** Provided entries follows **

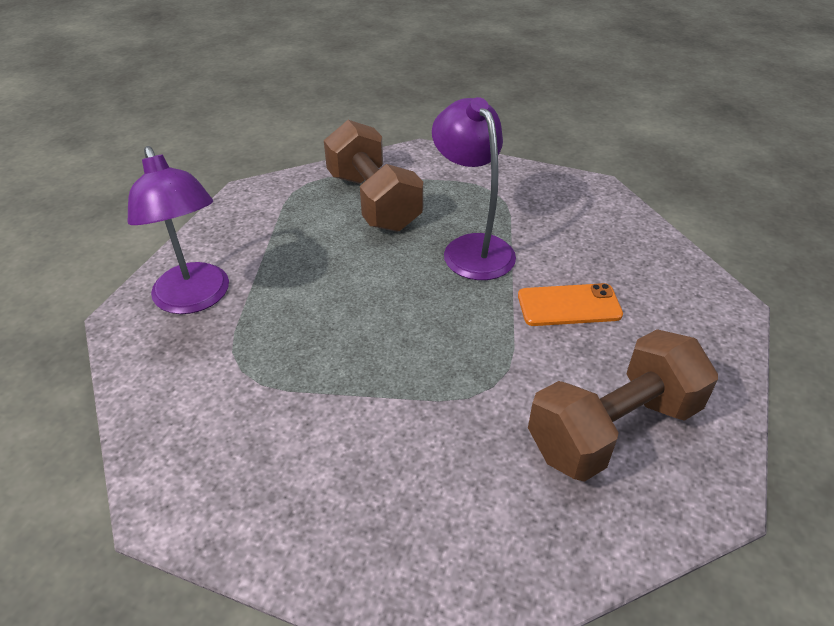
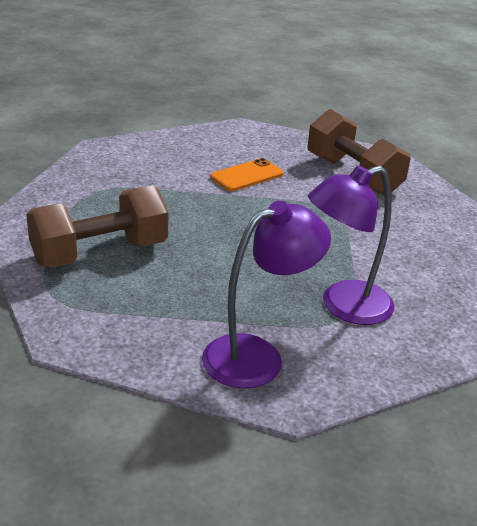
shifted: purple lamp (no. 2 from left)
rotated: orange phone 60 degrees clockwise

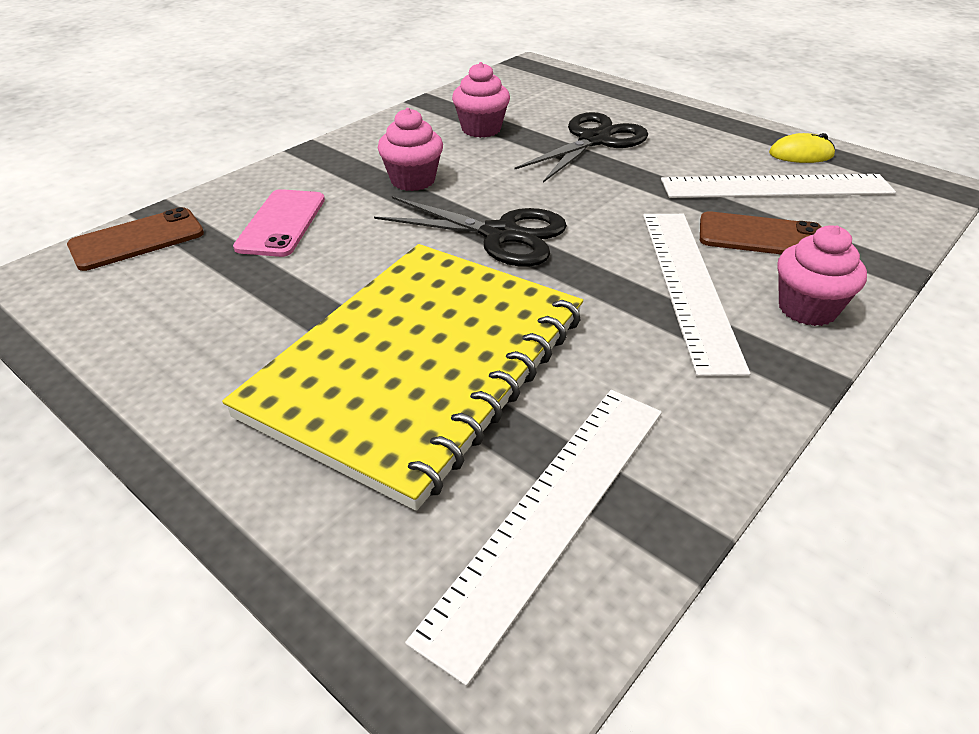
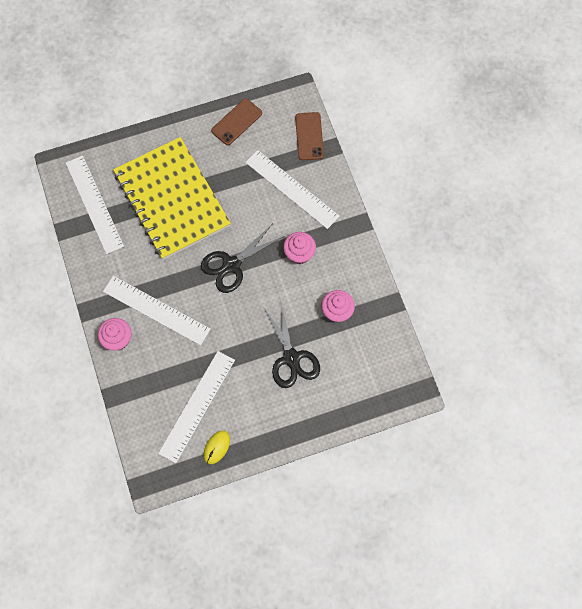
shifted: brown phone (no. 2 from left in the first image) to brown phone (no. 1 from left)
swapped: pink phone to white ruler (no. 4 from left)

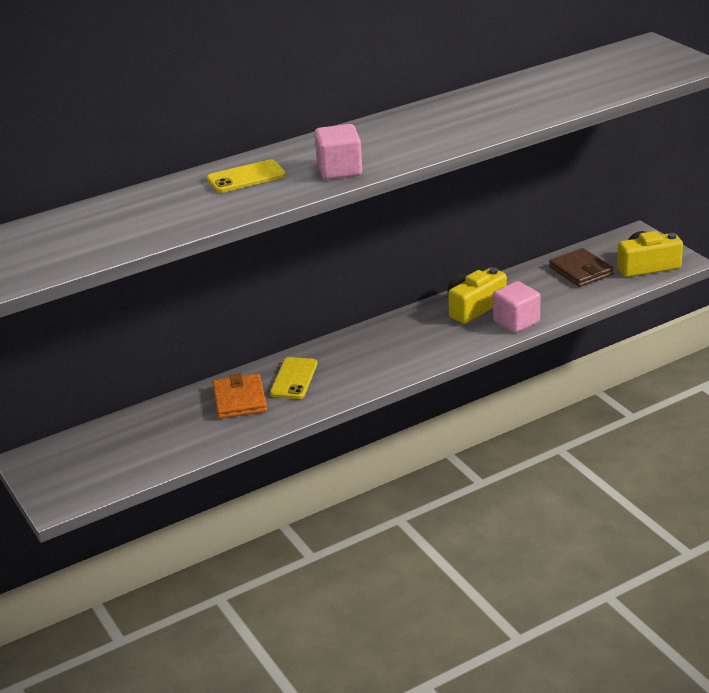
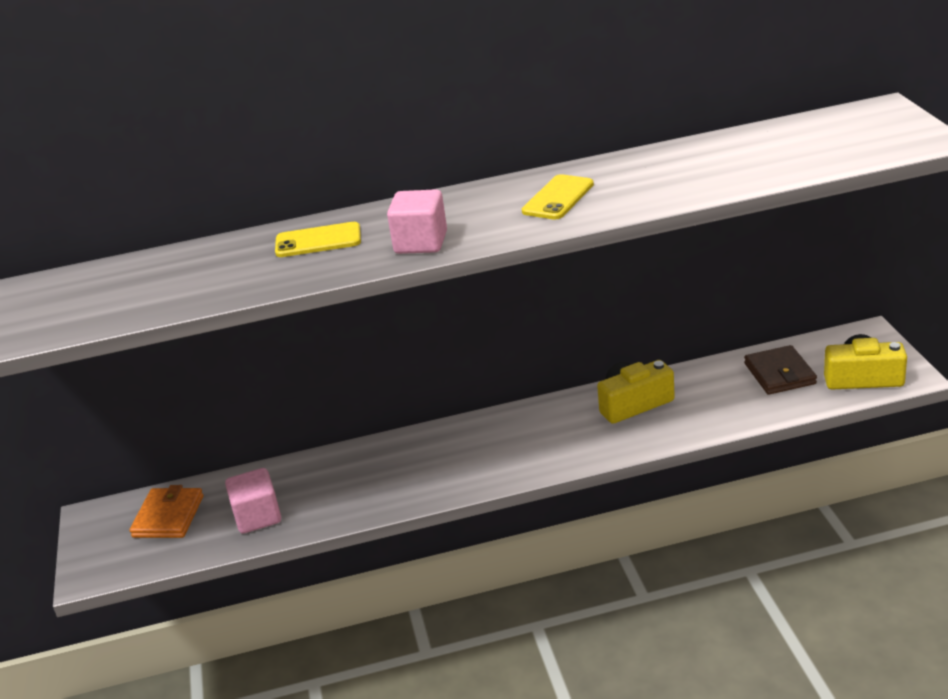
shifted: orange wallet; pink cube (no. 2 from left in the first image) to pink cube (no. 1 from left); yellow phone (no. 2 from left)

** End of Provided entries **

What the exercise asks
Only lines holding the string "first" are wanted; gather each one from the entries above.

Your response
shifted: brown phone (no. 2 from left in the first image) to brown phone (no. 1 from left)
shifted: orange wallet; pink cube (no. 2 from left in the first image) to pink cube (no. 1 from left); yellow phone (no. 2 from left)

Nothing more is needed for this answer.